* PROVIDED RECORDS:
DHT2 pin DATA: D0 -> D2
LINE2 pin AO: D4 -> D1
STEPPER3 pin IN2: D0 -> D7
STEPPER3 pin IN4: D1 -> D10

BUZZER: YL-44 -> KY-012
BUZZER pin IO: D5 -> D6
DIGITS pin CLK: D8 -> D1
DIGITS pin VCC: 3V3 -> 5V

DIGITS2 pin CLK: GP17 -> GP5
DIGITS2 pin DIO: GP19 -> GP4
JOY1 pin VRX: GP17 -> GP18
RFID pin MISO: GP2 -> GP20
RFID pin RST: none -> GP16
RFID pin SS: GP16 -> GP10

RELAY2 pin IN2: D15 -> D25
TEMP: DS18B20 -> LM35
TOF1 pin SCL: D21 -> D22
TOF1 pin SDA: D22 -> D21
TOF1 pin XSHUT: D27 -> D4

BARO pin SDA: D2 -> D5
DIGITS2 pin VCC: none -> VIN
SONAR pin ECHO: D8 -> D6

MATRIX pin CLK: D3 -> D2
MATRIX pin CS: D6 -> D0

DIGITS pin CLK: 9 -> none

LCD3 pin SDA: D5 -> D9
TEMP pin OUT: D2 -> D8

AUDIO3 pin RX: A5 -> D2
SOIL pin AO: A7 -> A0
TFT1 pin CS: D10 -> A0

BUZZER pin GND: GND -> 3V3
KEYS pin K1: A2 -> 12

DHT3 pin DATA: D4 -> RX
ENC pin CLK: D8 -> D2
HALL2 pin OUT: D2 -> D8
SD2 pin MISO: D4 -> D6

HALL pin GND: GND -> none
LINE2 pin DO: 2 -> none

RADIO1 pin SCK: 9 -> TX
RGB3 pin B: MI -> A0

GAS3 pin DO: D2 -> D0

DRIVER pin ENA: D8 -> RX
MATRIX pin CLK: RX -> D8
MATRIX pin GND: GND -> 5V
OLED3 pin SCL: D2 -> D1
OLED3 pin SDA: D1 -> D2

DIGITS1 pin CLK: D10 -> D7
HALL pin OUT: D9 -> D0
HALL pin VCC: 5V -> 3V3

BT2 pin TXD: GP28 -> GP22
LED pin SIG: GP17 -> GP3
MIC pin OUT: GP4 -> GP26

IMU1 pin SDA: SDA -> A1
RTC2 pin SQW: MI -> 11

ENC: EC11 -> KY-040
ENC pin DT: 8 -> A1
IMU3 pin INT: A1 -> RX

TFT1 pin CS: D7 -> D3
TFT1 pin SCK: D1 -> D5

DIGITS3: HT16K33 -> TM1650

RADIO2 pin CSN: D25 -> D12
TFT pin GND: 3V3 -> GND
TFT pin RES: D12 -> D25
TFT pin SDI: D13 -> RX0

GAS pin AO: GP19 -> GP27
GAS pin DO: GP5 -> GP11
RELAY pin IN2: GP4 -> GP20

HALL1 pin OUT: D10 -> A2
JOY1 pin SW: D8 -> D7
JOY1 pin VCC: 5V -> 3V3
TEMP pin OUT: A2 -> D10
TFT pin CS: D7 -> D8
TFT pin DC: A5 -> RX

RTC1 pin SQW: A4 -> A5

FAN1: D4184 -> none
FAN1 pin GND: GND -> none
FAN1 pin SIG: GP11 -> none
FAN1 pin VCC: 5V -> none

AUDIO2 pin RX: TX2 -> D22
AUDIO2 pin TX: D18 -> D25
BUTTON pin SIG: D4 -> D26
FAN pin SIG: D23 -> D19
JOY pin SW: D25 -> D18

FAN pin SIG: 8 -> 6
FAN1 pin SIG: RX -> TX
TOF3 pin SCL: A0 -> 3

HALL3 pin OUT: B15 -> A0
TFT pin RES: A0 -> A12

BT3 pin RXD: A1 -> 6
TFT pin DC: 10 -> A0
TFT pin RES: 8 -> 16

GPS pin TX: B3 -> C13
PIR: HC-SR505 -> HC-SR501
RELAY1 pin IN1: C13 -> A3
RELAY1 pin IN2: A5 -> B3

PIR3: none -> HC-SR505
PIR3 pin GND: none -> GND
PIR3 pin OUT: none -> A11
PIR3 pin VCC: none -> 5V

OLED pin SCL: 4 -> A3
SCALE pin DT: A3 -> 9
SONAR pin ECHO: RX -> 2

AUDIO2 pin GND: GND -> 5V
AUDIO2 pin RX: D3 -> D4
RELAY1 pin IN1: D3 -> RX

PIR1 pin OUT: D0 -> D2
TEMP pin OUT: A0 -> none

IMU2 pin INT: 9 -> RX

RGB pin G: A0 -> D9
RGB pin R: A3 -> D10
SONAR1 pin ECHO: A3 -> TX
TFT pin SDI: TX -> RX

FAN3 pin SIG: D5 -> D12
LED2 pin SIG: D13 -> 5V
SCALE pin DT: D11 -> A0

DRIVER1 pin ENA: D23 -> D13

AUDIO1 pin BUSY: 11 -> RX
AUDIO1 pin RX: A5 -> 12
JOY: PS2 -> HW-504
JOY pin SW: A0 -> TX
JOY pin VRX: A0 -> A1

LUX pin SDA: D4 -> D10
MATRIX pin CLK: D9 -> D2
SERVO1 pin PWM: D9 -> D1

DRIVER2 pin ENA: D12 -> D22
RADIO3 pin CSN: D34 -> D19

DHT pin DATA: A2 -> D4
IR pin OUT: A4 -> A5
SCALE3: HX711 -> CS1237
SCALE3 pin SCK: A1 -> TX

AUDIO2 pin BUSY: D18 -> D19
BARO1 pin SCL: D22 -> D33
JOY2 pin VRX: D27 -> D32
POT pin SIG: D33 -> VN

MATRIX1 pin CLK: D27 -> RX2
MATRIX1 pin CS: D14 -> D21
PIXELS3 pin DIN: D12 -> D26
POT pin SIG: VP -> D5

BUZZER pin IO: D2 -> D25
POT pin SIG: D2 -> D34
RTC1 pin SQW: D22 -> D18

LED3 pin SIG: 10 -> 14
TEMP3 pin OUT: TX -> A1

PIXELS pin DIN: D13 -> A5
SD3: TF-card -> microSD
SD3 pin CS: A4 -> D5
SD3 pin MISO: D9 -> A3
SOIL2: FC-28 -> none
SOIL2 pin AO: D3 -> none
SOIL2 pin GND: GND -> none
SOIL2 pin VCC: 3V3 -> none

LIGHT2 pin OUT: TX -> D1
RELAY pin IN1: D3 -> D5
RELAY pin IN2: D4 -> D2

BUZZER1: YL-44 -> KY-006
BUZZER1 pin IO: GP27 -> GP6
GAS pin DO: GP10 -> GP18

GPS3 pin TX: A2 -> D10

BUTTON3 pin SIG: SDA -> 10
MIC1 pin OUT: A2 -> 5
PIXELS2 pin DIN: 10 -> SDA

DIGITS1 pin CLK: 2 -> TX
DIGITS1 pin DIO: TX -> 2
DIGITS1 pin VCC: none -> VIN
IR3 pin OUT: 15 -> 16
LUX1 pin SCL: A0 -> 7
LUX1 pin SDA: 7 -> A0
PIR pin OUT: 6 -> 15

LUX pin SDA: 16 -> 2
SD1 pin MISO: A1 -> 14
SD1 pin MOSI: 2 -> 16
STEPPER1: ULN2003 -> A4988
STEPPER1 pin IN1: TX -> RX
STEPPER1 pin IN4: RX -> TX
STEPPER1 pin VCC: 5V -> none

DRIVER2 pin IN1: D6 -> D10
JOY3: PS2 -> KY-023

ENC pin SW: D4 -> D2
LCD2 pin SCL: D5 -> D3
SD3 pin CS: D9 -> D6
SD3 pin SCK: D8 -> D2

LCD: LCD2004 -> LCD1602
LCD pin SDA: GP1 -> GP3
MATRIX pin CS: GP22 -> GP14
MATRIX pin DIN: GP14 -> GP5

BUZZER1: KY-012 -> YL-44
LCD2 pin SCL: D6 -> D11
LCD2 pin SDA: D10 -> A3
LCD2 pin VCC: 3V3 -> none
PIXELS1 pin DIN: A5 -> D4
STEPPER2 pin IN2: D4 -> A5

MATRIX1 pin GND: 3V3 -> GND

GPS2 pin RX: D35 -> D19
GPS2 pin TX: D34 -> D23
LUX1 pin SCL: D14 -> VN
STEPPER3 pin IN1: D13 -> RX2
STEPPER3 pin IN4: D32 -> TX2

* YOUR OBJECTIVE: Your answer should consist only of the lines above between the line holding "TOF3 pin SCL: A0 -> 3" and the line holding "LED2 pin SIG: D13 -> 5V", inclusive, each transcribed exactly.

* RESPONSE TO THIS EXERCISE:
TOF3 pin SCL: A0 -> 3

HALL3 pin OUT: B15 -> A0
TFT pin RES: A0 -> A12

BT3 pin RXD: A1 -> 6
TFT pin DC: 10 -> A0
TFT pin RES: 8 -> 16

GPS pin TX: B3 -> C13
PIR: HC-SR505 -> HC-SR501
RELAY1 pin IN1: C13 -> A3
RELAY1 pin IN2: A5 -> B3

PIR3: none -> HC-SR505
PIR3 pin GND: none -> GND
PIR3 pin OUT: none -> A11
PIR3 pin VCC: none -> 5V

OLED pin SCL: 4 -> A3
SCALE pin DT: A3 -> 9
SONAR pin ECHO: RX -> 2

AUDIO2 pin GND: GND -> 5V
AUDIO2 pin RX: D3 -> D4
RELAY1 pin IN1: D3 -> RX

PIR1 pin OUT: D0 -> D2
TEMP pin OUT: A0 -> none

IMU2 pin INT: 9 -> RX

RGB pin G: A0 -> D9
RGB pin R: A3 -> D10
SONAR1 pin ECHO: A3 -> TX
TFT pin SDI: TX -> RX

FAN3 pin SIG: D5 -> D12
LED2 pin SIG: D13 -> 5V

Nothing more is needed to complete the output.